Task prompt: Find the word "spinning" in the material below and gather every line that contains it.

Listed records:

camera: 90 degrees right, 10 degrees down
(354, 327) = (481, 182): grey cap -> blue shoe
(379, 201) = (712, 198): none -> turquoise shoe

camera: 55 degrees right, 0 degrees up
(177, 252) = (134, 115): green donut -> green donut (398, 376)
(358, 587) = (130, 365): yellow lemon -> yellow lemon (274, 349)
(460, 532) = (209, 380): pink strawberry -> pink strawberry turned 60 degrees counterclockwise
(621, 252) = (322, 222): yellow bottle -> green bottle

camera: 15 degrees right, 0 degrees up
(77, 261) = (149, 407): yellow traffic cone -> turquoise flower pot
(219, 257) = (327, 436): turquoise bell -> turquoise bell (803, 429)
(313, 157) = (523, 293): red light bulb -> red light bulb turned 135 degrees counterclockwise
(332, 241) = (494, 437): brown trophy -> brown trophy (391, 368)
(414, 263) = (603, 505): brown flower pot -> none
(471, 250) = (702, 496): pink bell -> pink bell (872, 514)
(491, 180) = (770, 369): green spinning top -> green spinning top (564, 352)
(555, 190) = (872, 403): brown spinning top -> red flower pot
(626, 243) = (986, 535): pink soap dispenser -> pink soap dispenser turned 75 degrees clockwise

---

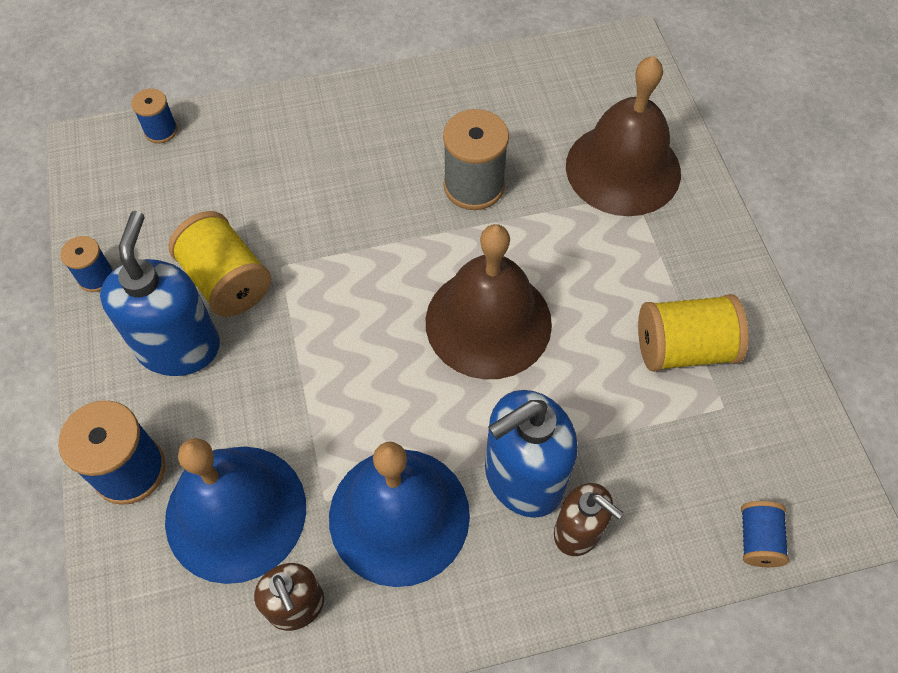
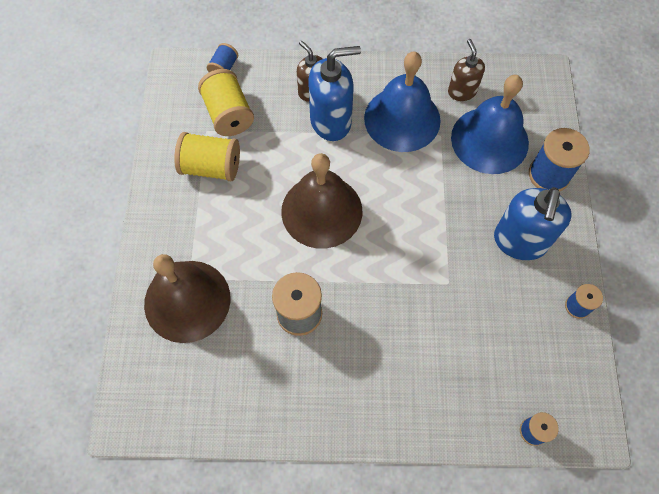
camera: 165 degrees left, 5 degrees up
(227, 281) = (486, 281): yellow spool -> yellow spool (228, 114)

Completed task:
(491, 180) = (770, 369): green spinning top -> green spinning top (564, 352)
(555, 190) = (872, 403): brown spinning top -> red flower pot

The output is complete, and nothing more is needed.